**Exercise task:**
Count the lines below that include the word "tissue" and write that number alone.

**Input:**

+---+

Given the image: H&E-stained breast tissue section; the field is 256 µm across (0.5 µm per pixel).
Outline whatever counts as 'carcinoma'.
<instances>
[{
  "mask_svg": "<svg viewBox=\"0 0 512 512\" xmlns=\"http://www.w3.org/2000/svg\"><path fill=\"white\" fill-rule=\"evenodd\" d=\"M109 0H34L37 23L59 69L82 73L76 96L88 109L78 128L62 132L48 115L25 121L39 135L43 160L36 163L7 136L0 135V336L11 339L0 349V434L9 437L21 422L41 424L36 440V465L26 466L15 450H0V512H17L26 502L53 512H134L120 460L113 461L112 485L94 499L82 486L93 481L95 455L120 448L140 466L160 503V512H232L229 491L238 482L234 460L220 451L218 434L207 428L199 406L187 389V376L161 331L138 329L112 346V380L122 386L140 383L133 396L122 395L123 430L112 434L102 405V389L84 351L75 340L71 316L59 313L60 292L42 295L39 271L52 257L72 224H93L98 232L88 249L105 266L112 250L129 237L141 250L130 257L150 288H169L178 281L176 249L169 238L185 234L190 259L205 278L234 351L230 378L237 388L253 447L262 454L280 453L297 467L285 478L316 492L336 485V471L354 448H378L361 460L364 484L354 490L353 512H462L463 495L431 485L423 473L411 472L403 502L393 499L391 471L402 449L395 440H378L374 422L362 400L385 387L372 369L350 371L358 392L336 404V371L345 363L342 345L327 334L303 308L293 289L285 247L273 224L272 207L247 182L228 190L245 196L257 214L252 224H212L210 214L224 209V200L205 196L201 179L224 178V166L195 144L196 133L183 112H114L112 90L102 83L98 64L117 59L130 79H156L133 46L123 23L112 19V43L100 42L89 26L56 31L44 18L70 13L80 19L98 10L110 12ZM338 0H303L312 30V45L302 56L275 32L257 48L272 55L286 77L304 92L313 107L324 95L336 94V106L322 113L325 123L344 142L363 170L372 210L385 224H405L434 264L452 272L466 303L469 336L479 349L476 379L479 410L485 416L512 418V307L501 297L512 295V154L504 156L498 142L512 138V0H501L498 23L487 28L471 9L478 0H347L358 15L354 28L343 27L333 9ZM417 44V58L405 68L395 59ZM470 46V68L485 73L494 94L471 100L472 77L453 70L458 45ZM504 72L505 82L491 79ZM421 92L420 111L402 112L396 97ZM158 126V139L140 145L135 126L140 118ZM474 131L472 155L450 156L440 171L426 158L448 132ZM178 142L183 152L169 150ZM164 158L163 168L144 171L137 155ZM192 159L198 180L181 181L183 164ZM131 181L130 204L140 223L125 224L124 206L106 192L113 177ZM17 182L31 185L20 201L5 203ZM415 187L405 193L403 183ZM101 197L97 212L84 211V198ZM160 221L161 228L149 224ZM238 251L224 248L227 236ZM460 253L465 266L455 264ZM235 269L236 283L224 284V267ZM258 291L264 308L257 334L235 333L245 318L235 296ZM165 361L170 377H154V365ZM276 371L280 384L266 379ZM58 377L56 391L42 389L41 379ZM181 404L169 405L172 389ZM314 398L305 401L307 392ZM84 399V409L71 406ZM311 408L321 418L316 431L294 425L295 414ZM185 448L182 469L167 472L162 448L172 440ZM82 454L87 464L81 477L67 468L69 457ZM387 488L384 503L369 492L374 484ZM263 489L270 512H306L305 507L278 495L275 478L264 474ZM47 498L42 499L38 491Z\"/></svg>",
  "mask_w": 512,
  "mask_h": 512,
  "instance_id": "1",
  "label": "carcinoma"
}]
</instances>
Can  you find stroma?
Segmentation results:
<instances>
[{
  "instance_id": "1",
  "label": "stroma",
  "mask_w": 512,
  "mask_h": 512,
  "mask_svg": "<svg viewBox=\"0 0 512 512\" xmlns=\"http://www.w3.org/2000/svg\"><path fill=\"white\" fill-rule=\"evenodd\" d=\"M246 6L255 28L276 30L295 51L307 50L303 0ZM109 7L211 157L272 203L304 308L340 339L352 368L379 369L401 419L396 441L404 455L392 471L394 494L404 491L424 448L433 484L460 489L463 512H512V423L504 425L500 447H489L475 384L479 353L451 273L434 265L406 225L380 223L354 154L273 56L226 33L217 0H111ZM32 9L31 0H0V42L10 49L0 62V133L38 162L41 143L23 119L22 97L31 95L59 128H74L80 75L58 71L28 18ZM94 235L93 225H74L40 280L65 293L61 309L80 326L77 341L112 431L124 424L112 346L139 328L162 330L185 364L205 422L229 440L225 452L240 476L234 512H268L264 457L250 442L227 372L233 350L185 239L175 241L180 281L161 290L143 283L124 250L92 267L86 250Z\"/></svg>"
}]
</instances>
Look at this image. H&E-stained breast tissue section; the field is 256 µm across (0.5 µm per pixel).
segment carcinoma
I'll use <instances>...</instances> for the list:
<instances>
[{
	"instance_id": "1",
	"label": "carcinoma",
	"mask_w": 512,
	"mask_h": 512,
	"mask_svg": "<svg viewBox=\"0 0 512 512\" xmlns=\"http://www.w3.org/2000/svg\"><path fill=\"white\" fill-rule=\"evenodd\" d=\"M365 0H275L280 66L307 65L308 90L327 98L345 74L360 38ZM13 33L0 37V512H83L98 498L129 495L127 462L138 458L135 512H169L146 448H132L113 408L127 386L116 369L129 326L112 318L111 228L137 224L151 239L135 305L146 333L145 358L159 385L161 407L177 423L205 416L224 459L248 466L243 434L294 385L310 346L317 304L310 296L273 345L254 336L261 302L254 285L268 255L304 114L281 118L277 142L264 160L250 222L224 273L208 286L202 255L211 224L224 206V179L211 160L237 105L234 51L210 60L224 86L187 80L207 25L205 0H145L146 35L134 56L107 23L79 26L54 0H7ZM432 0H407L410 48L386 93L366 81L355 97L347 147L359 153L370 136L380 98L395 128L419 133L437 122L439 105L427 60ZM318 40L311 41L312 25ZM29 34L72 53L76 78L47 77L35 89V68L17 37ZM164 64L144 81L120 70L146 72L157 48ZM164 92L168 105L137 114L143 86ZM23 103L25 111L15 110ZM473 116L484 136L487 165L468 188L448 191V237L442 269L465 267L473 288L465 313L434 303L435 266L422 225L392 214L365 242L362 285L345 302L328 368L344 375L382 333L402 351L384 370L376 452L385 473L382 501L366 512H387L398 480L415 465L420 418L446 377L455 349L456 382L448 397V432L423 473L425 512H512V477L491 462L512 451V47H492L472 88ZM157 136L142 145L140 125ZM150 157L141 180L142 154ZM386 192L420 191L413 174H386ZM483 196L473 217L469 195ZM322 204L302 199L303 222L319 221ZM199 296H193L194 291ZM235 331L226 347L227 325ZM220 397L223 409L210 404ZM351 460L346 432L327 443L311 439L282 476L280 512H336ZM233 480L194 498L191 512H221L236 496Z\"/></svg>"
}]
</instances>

+---+

**Task output:**
2